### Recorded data
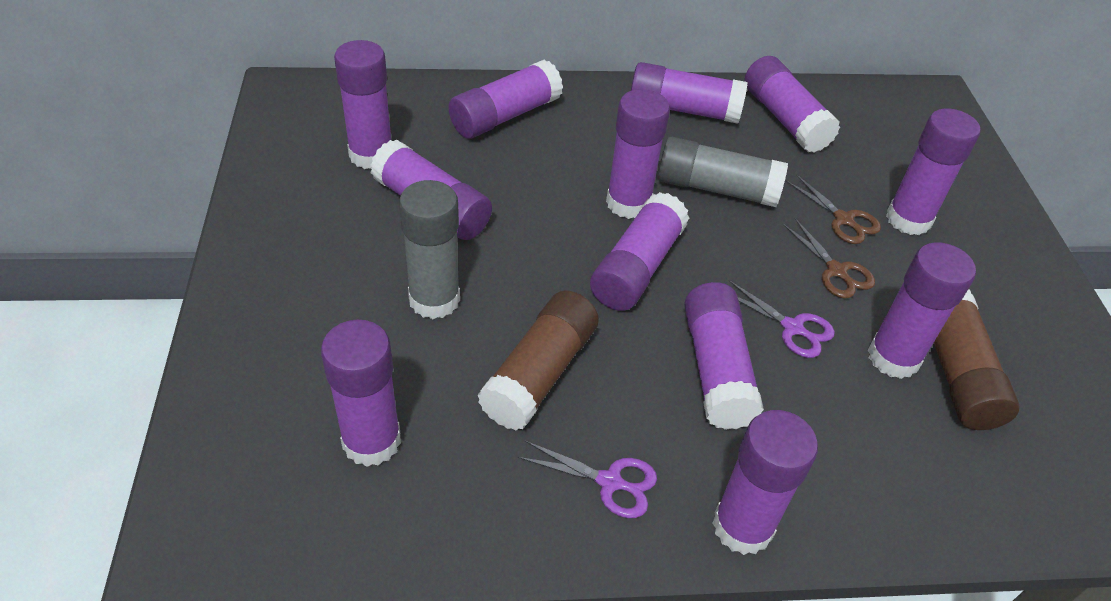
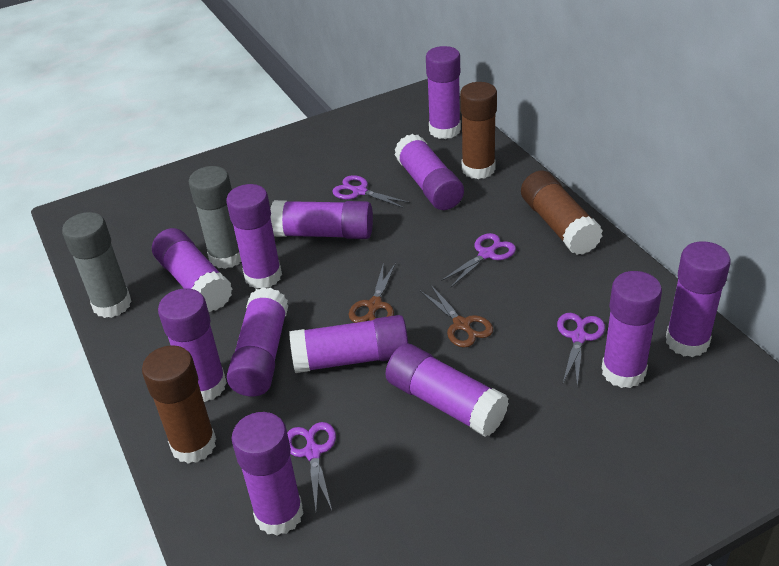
brown glue stick: 2 -> 3
purple scissors: 2 -> 4

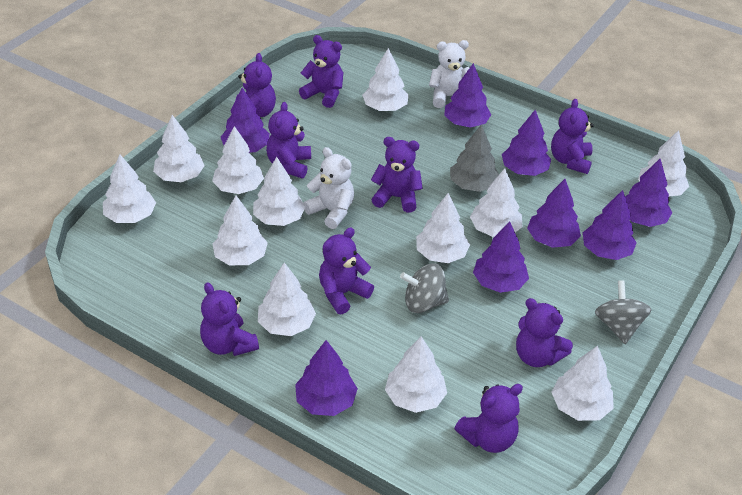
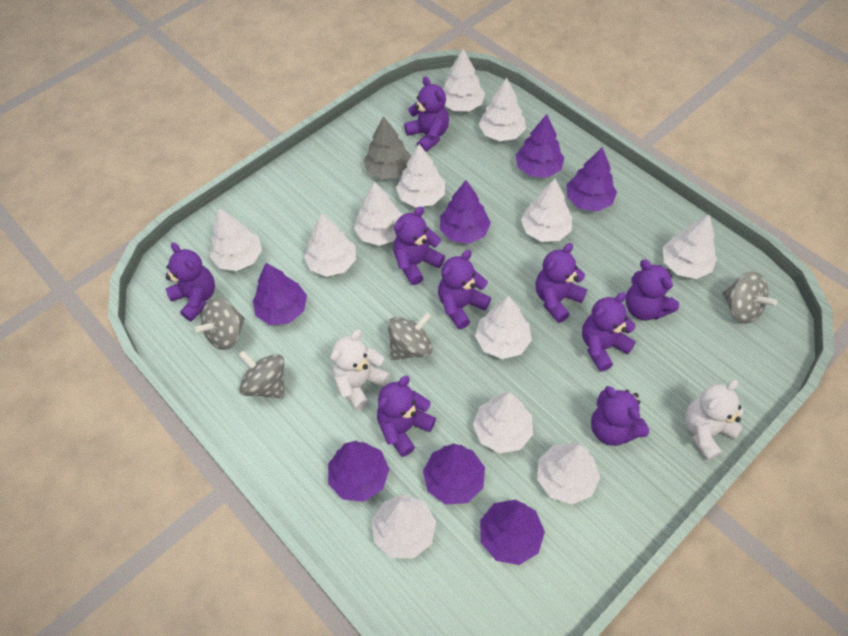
grey spinning top: 2 -> 4
purple tree: 8 -> 7

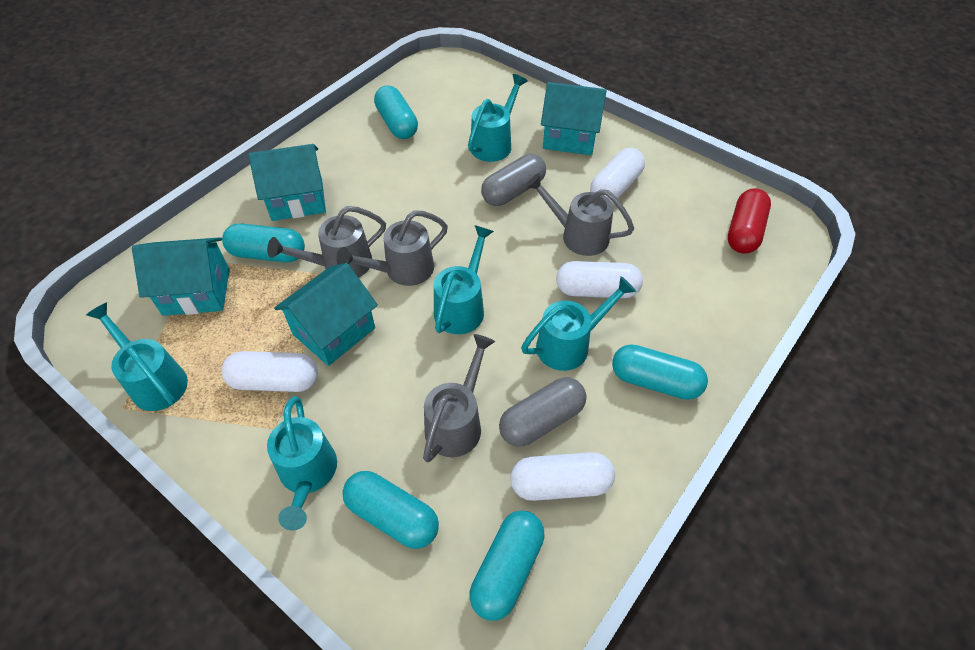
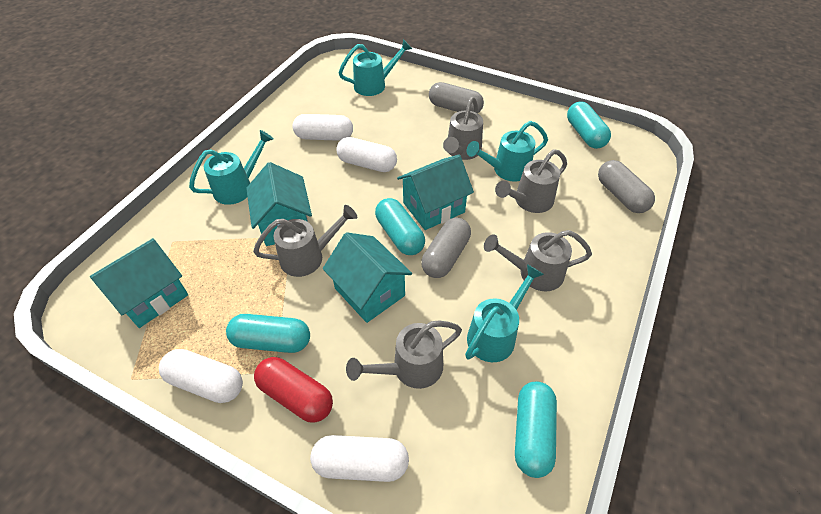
grey capsule: 2 -> 3
grey watering can: 4 -> 5
turquoise capsule: 5 -> 4
turquoise watering can: 5 -> 4

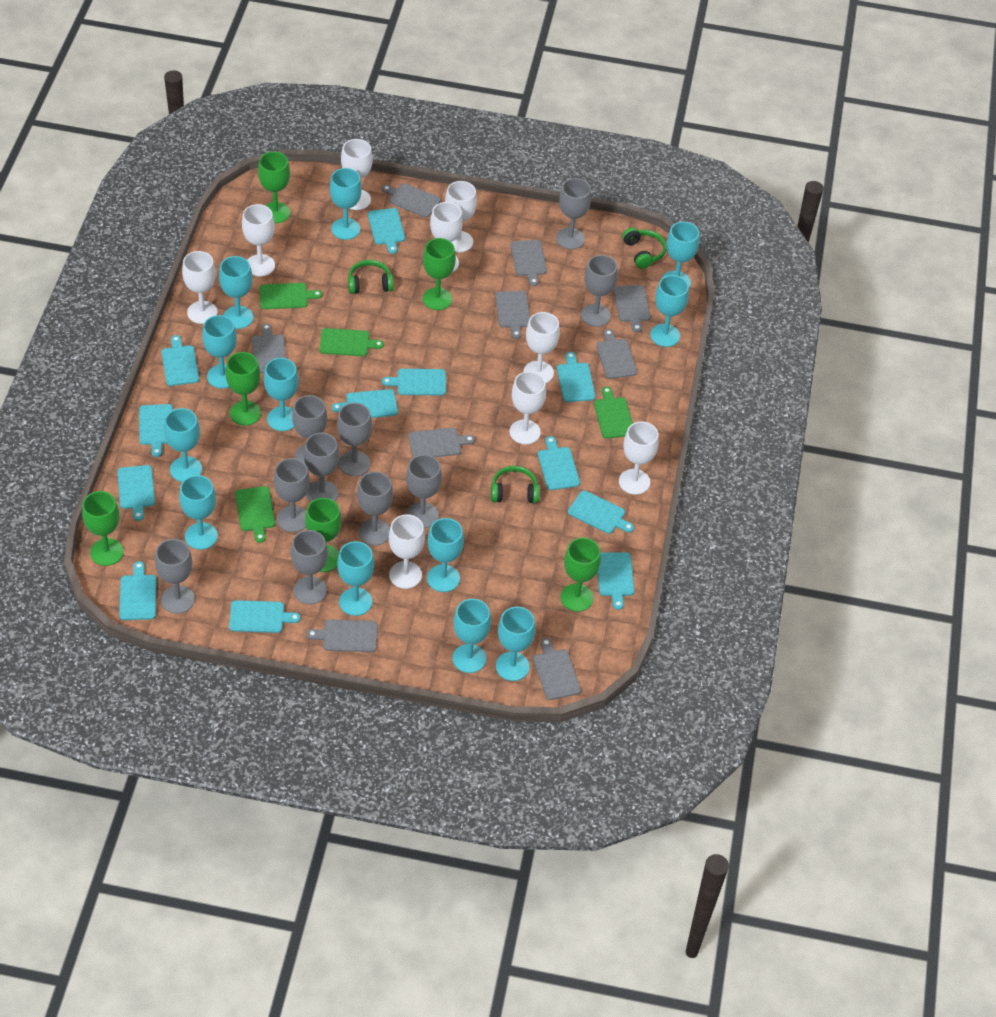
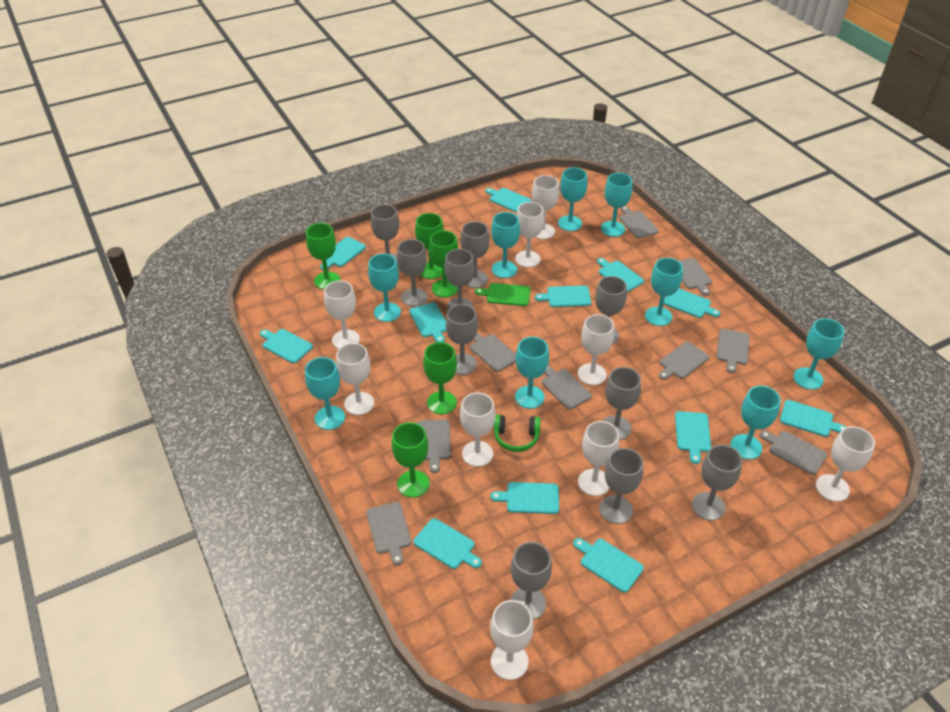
green cutting board: 4 -> 1
green goblet: 6 -> 5
green headphones: 3 -> 1
turquoise goblet: 12 -> 9

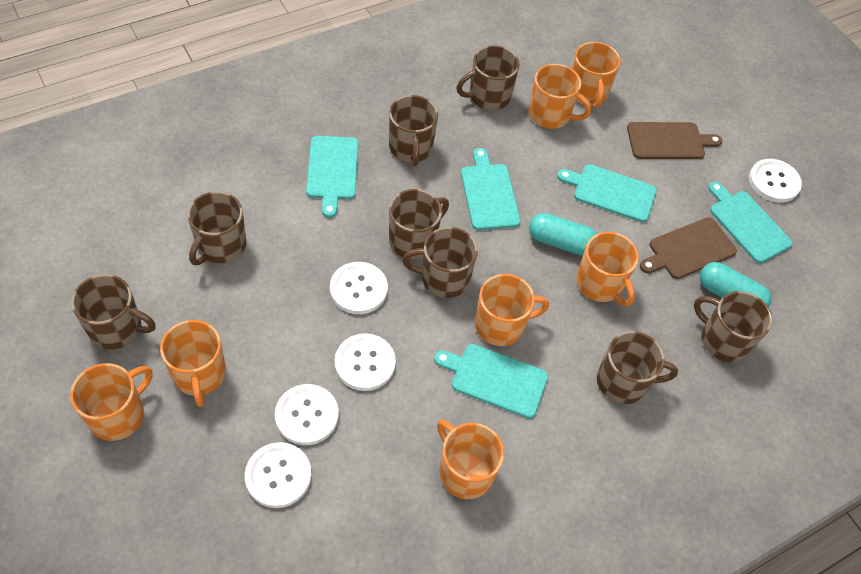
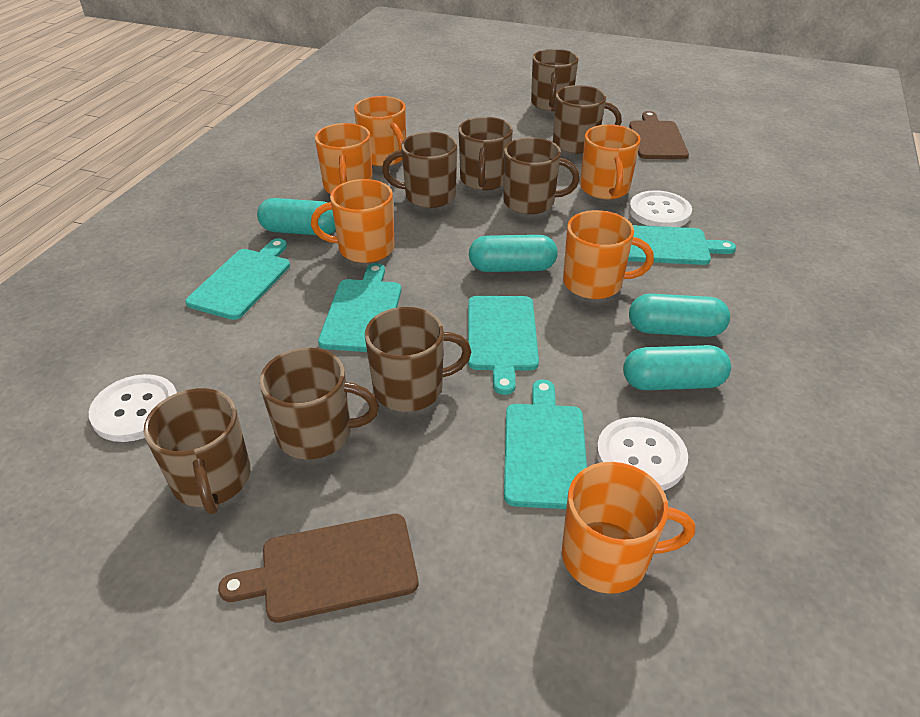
orange mug: 7 -> 6
turquoise capsule: 2 -> 4
white button: 5 -> 3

### About this task
For each line above, output its wording exactly and leave out any picture.

### Task answer
brown glue stick: 2 -> 3
purple scissors: 2 -> 4

grey spinning top: 2 -> 4
purple tree: 8 -> 7

grey capsule: 2 -> 3
grey watering can: 4 -> 5
turquoise capsule: 5 -> 4
turquoise watering can: 5 -> 4

green cutting board: 4 -> 1
green goblet: 6 -> 5
green headphones: 3 -> 1
turquoise goblet: 12 -> 9

orange mug: 7 -> 6
turquoise capsule: 2 -> 4
white button: 5 -> 3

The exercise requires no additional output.